Stored items from a collection

=== Section Start ===

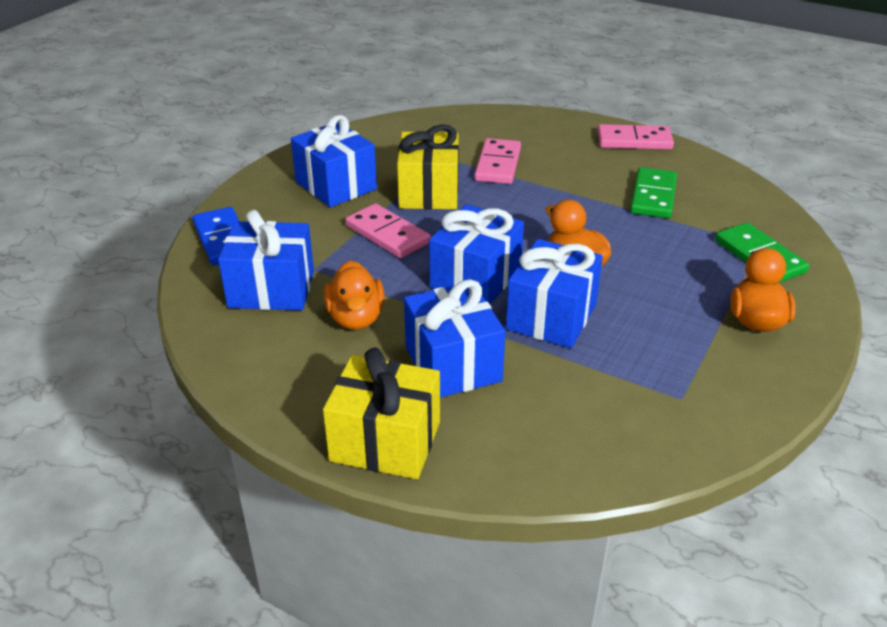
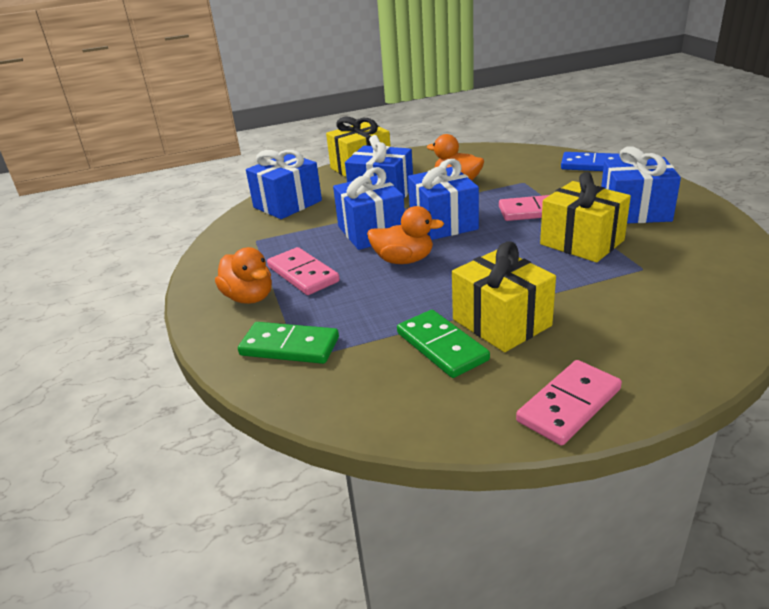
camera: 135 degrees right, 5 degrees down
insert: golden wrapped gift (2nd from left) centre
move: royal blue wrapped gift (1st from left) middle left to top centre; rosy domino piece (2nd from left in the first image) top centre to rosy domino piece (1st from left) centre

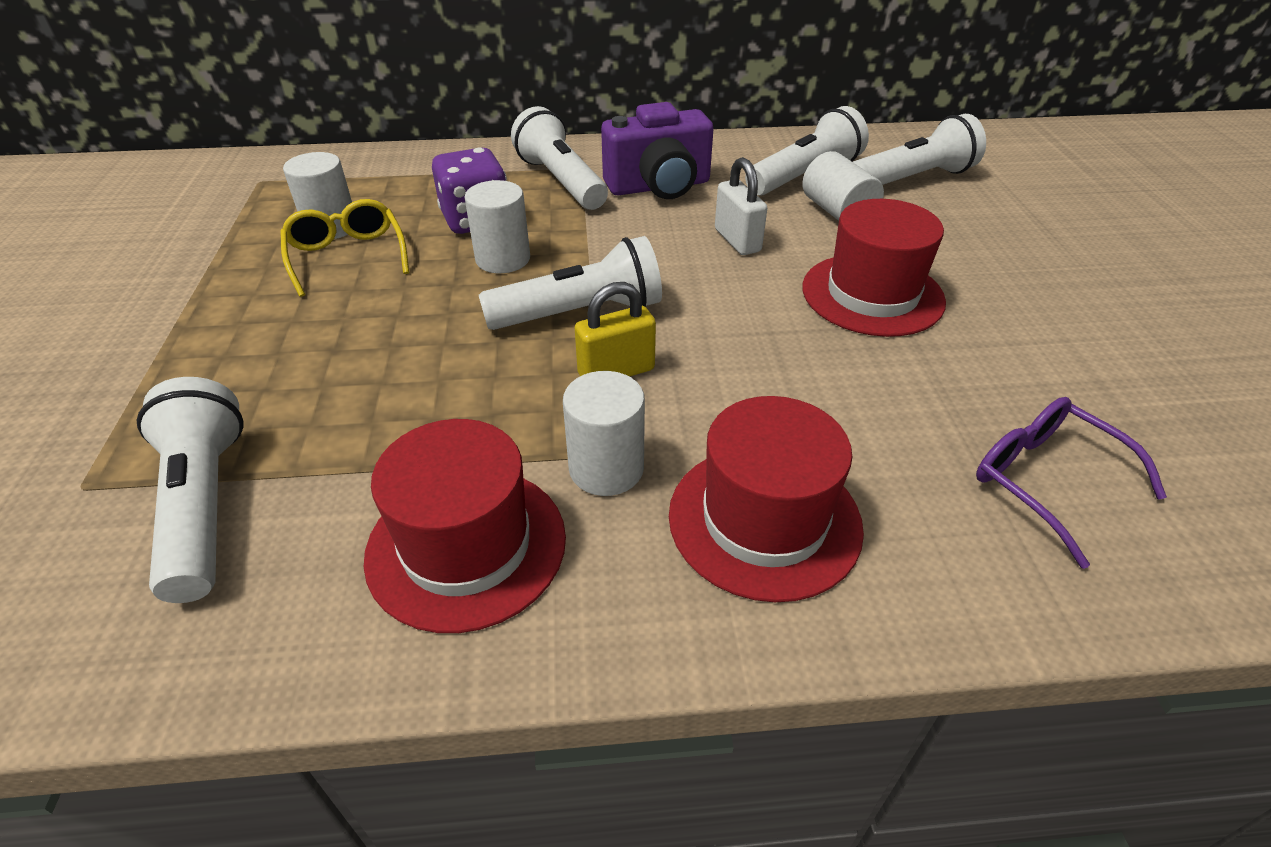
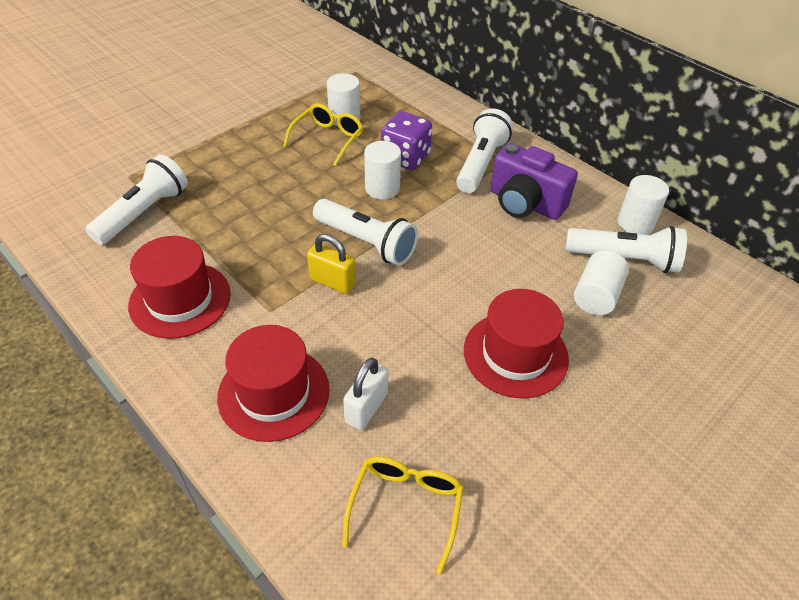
camera: 50 degrees right, 5 degrees up
delete: white pocket torch (5th from left) top right
move: white lock top centre to centre; white solid cylinder (3rd from left in the first image) centre to white solid cylinder (4th from left) middle right
recolor: violet eyeglasses middle right to golden eyeglasses (2nd from left) bottom centre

=== Section End ===

## EXERCISE BRIEF
The entries are to be written out again exactly, without their pictures.

## RESULT OF THE TASK
camera: 135 degrees right, 5 degrees down
insert: golden wrapped gift (2nd from left) centre
move: royal blue wrapped gift (1st from left) middle left to top centre; rosy domino piece (2nd from left in the first image) top centre to rosy domino piece (1st from left) centre

camera: 50 degrees right, 5 degrees up
delete: white pocket torch (5th from left) top right
move: white lock top centre to centre; white solid cylinder (3rd from left in the first image) centre to white solid cylinder (4th from left) middle right
recolor: violet eyeglasses middle right to golden eyeglasses (2nd from left) bottom centre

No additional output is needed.